------ ENTRIES PROVIDED

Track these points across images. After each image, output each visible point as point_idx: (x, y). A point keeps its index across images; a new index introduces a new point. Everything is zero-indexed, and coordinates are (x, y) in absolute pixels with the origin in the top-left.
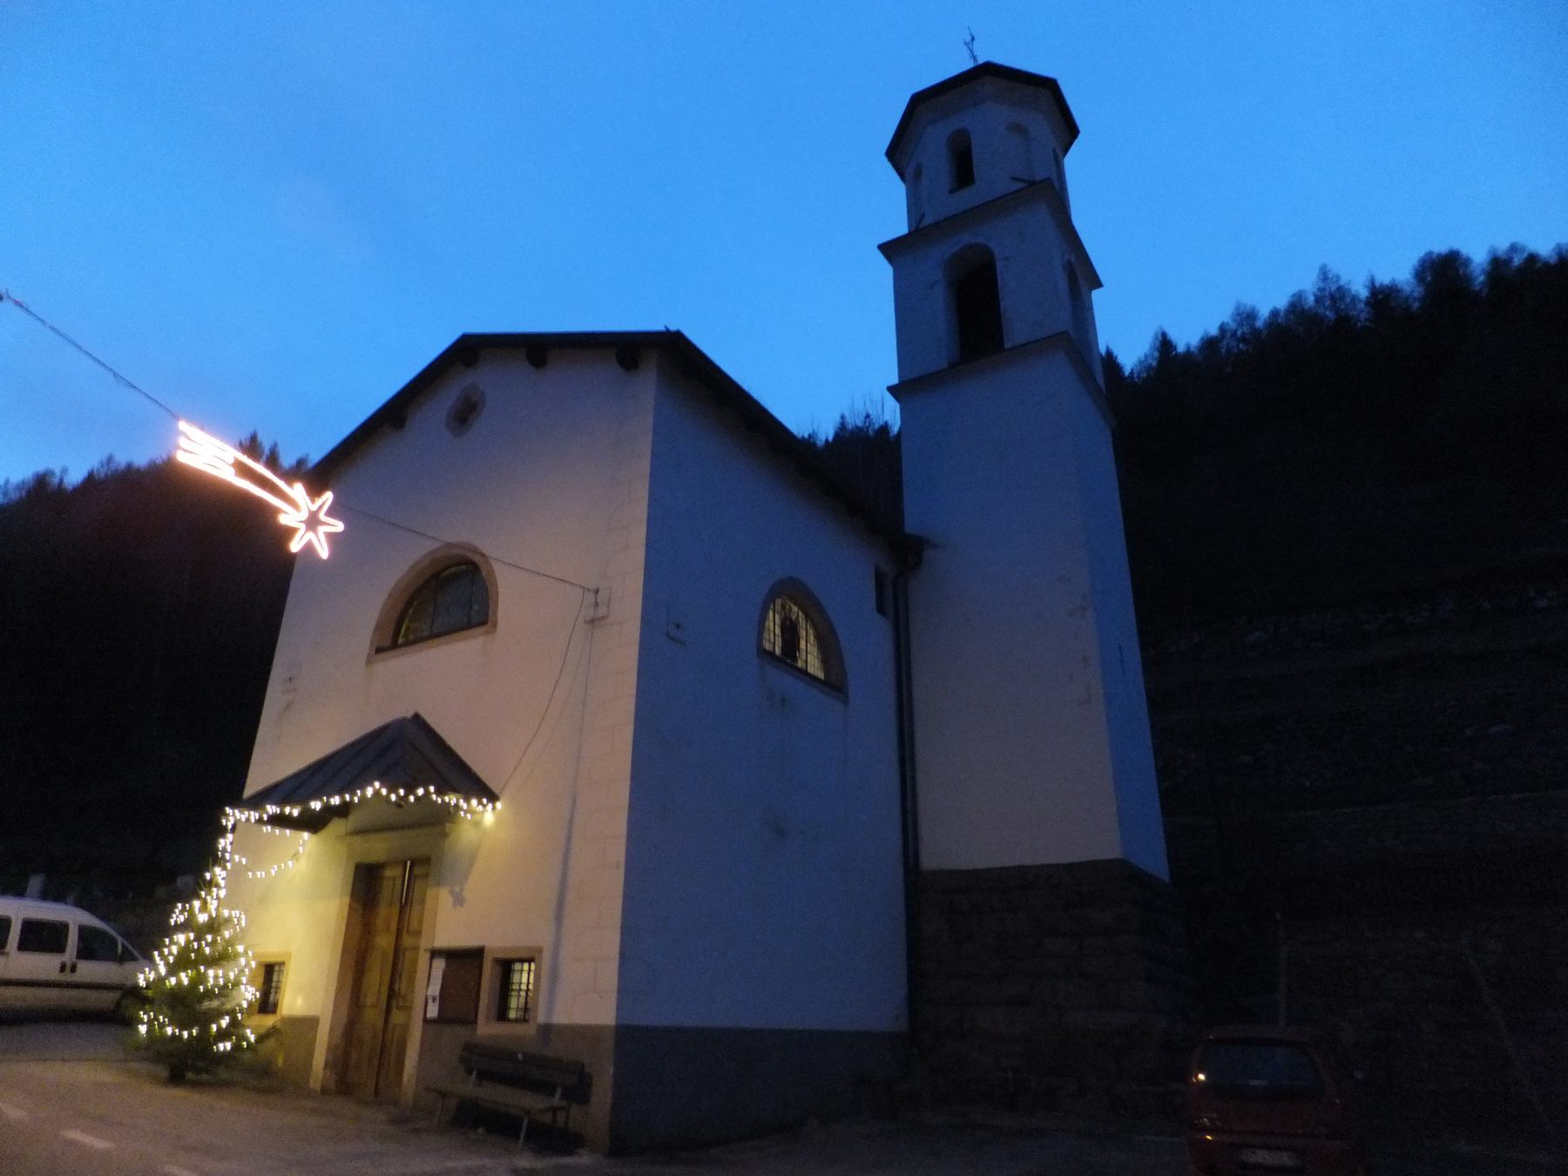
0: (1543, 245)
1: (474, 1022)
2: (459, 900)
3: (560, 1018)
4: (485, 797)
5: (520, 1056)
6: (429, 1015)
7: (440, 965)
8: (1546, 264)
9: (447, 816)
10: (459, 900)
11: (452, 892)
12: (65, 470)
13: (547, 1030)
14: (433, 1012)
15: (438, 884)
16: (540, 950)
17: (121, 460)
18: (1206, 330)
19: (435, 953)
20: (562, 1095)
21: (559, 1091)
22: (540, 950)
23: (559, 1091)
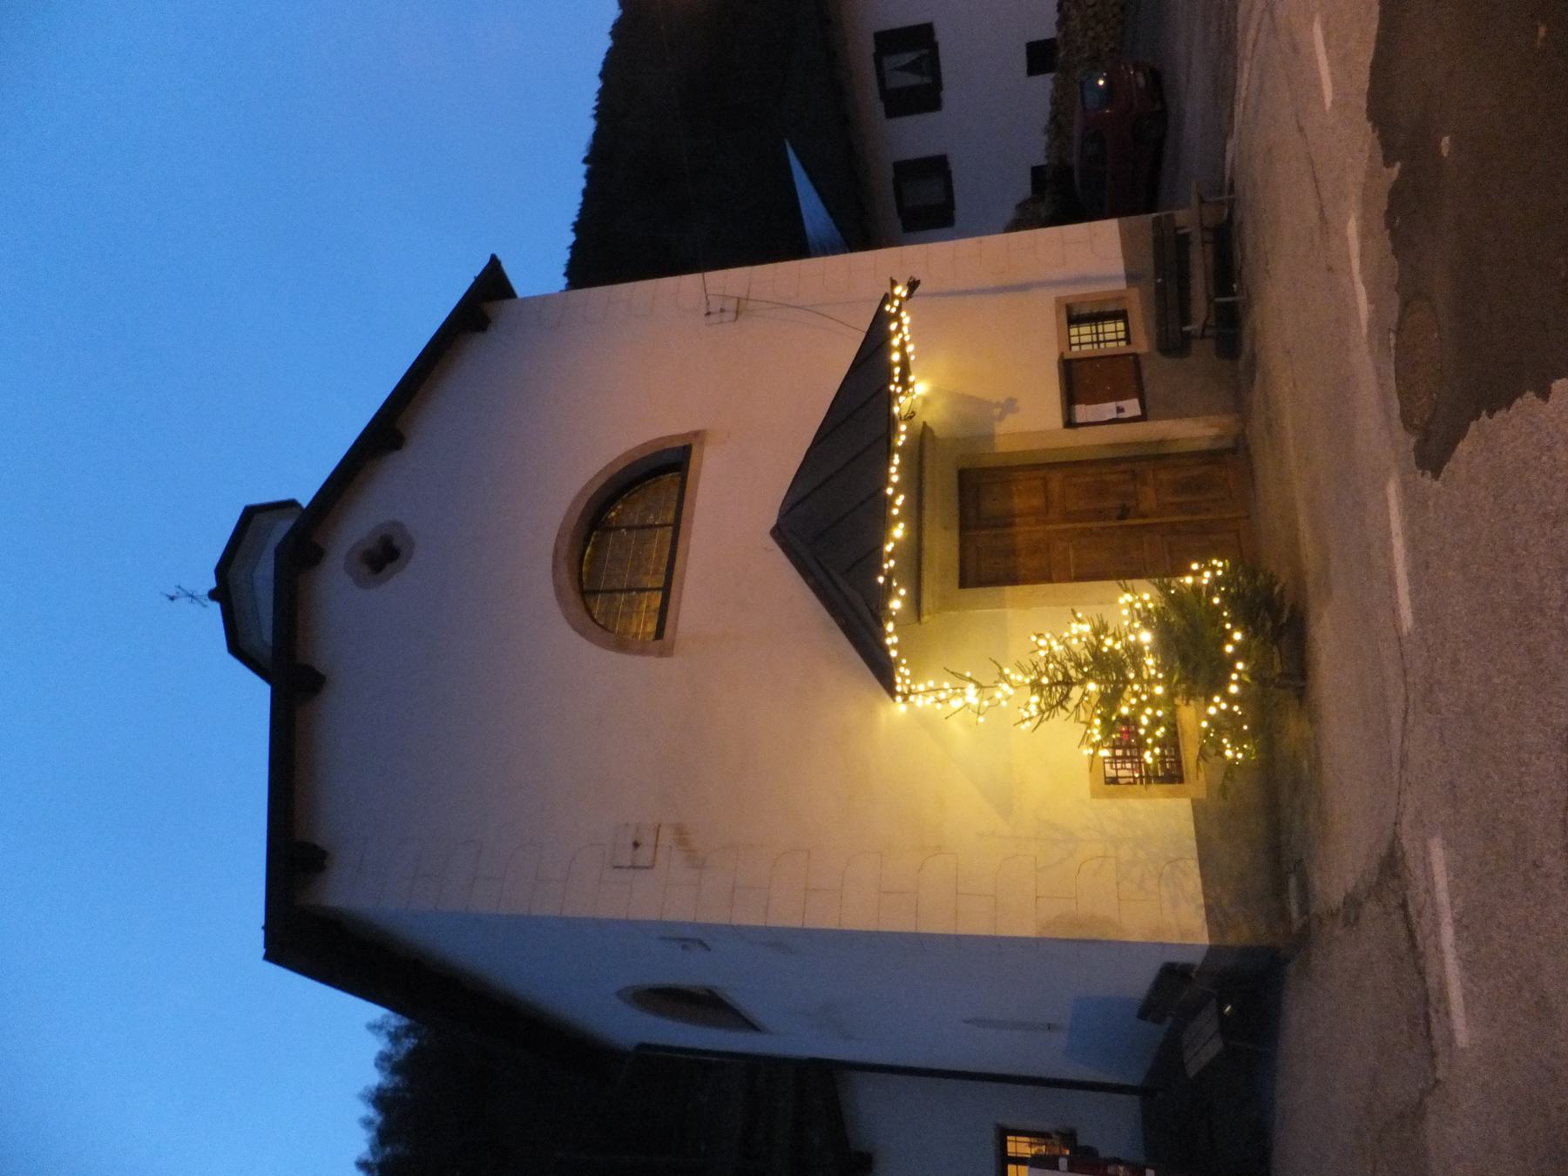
0: (613, 11)
1: (1135, 355)
2: (1010, 406)
3: (1117, 267)
4: (890, 513)
5: (1159, 280)
6: (1137, 412)
7: (1083, 412)
8: (603, 86)
9: (923, 439)
10: (1010, 406)
11: (1001, 418)
12: (374, 1027)
13: (1131, 277)
14: (1132, 407)
15: (990, 437)
16: (1058, 300)
17: (566, 262)
18: (362, 1097)
19: (1070, 423)
20: (1187, 325)
21: (1186, 329)
22: (1058, 300)
23: (1186, 329)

------------

**DIRECTIVE:** Change "top-left" to "upper-left" and write out all the entries again with nothing else altered. Leave the pictures out of your answer.

**WRITTEN RESPONSE:**
Track these points across images. After each image, output each visible point as point_idx: (x, y). A point keeps its index across images; a new index introduces a new point. Everything is zero-indexed, and coordinates are (x, y) in absolute pixels with the origin in the upper-left.
0: (1543, 245)
1: (474, 1022)
2: (459, 900)
3: (560, 1018)
4: (485, 797)
5: (520, 1056)
6: (429, 1015)
7: (440, 965)
8: (1546, 264)
9: (447, 816)
10: (459, 900)
11: (452, 892)
12: (65, 470)
13: (547, 1030)
14: (433, 1012)
15: (438, 884)
16: (540, 950)
17: (121, 460)
18: (1206, 330)
19: (435, 953)
20: (562, 1095)
21: (559, 1091)
22: (540, 950)
23: (559, 1091)
0: (613, 11)
1: (1135, 355)
2: (1010, 406)
3: (1117, 267)
4: (890, 513)
5: (1159, 280)
6: (1137, 412)
7: (1083, 412)
8: (603, 86)
9: (923, 439)
10: (1010, 406)
11: (1001, 418)
12: (374, 1027)
13: (1131, 277)
14: (1132, 407)
15: (990, 437)
16: (1058, 300)
17: (566, 262)
18: (362, 1097)
19: (1070, 423)
20: (1187, 325)
21: (1186, 329)
22: (1058, 300)
23: (1186, 329)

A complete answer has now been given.